Segment Start: Data shown

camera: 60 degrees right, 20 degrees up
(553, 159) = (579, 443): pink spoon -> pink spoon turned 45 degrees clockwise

Segment End: Data shown
Segment Start: Data shown

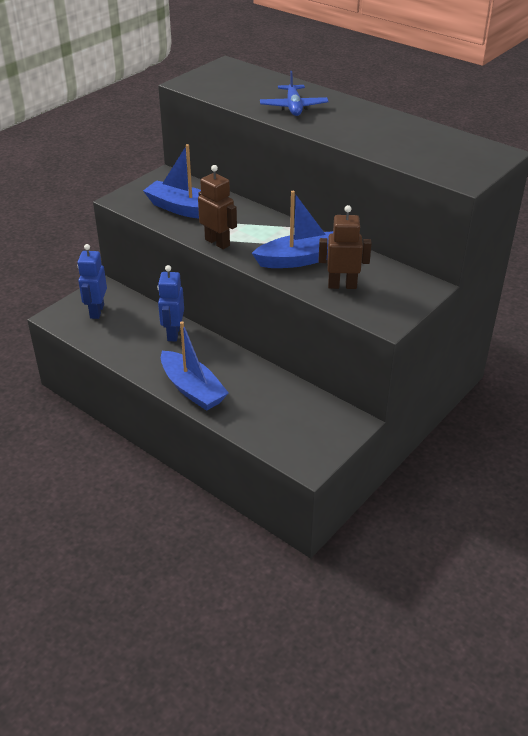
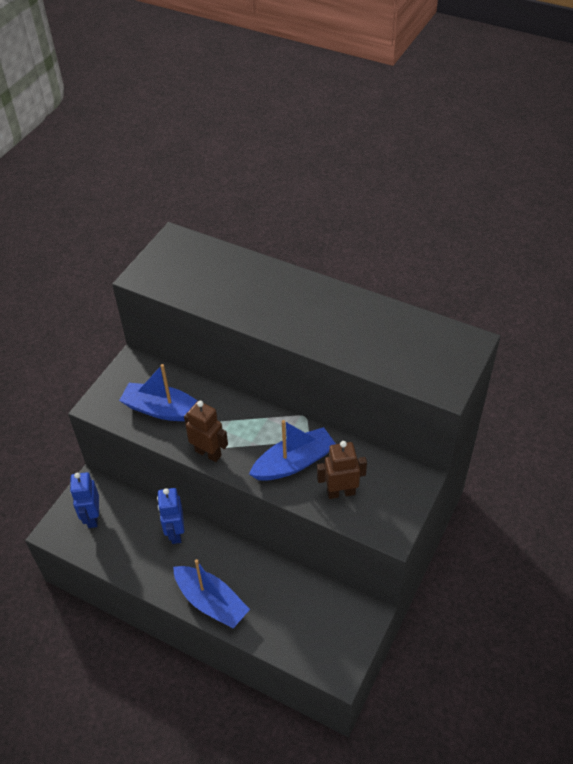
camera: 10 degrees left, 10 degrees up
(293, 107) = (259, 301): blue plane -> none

Segment End: Data shown

* [Task directions]
Line count for the word "camera": state how many lines of the listing hold it, and give only that number.

* [Exercise solution]
2